| Dataset entries |
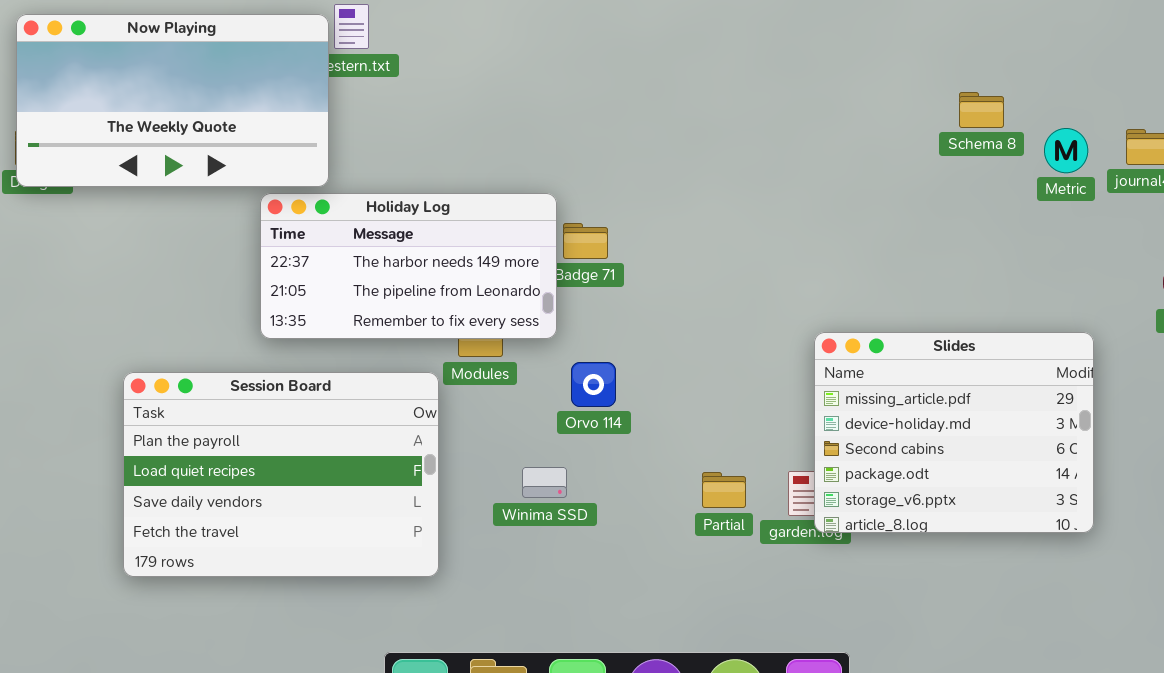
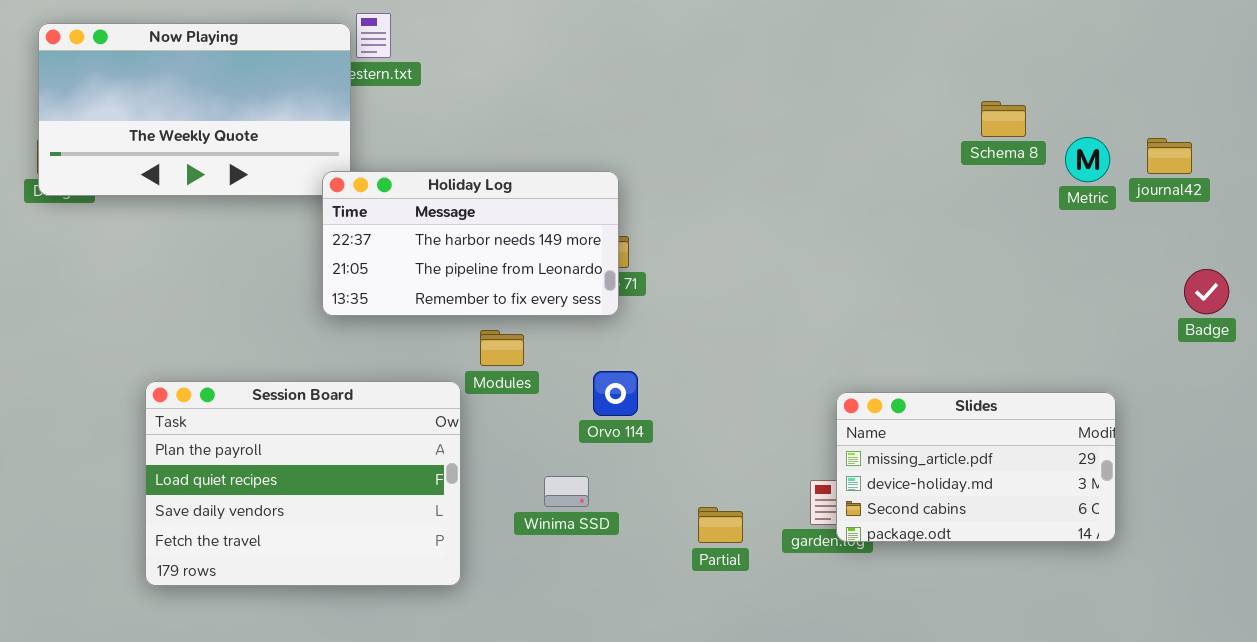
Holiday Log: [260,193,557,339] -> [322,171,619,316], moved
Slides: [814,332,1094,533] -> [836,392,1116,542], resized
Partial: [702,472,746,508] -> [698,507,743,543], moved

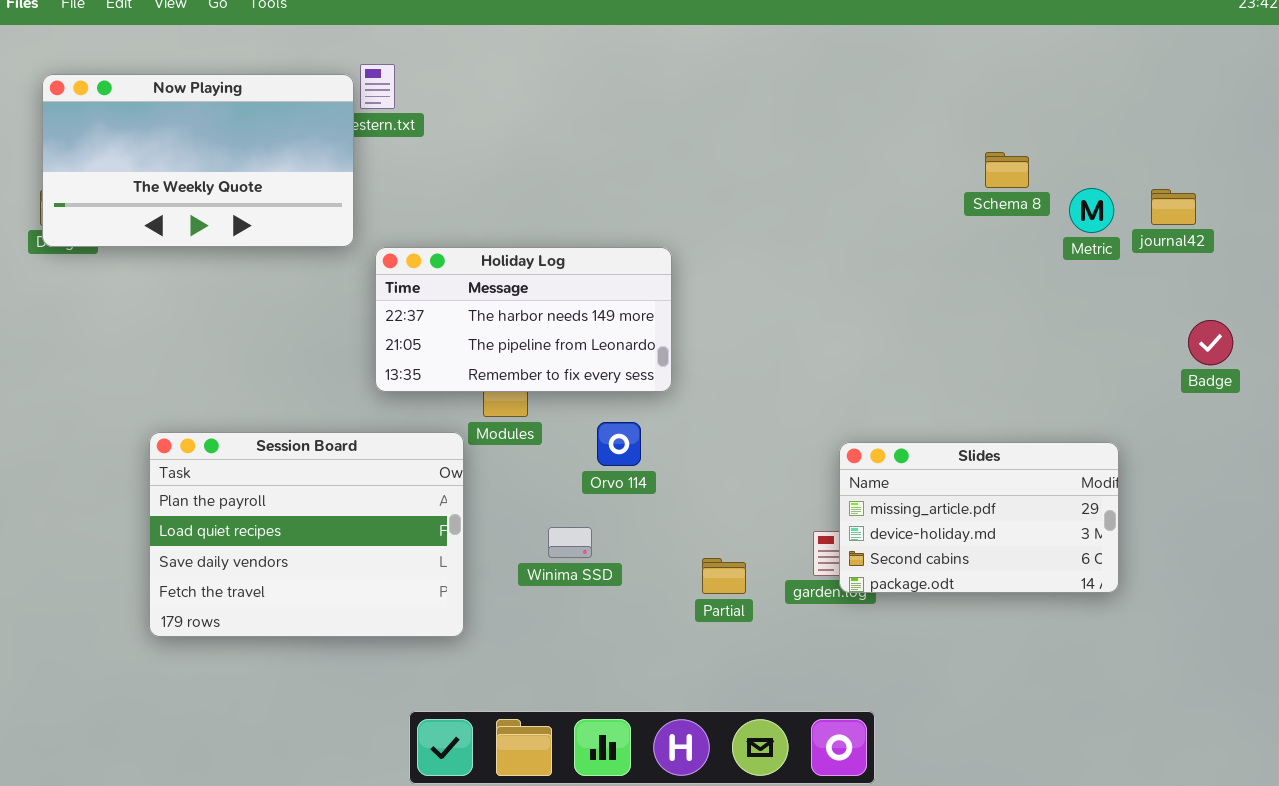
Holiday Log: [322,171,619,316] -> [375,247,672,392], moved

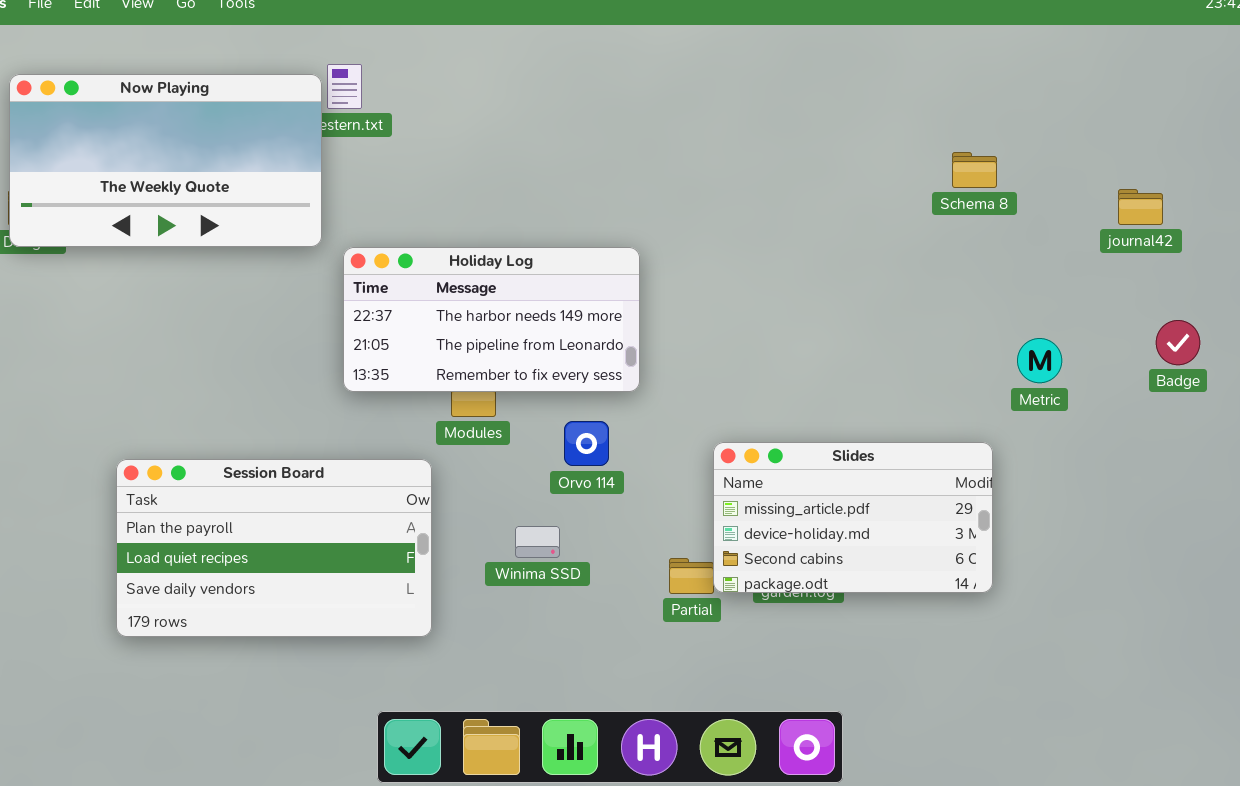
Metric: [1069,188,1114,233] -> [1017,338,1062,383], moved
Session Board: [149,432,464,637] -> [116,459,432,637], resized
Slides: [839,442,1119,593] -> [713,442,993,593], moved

| What the task asks |
Strip the images and return the remaining data exactly.

| Exercise output |
Holiday Log: [260,193,557,339] -> [322,171,619,316], moved
Slides: [814,332,1094,533] -> [836,392,1116,542], resized
Partial: [702,472,746,508] -> [698,507,743,543], moved

Holiday Log: [322,171,619,316] -> [375,247,672,392], moved

Metric: [1069,188,1114,233] -> [1017,338,1062,383], moved
Session Board: [149,432,464,637] -> [116,459,432,637], resized
Slides: [839,442,1119,593] -> [713,442,993,593], moved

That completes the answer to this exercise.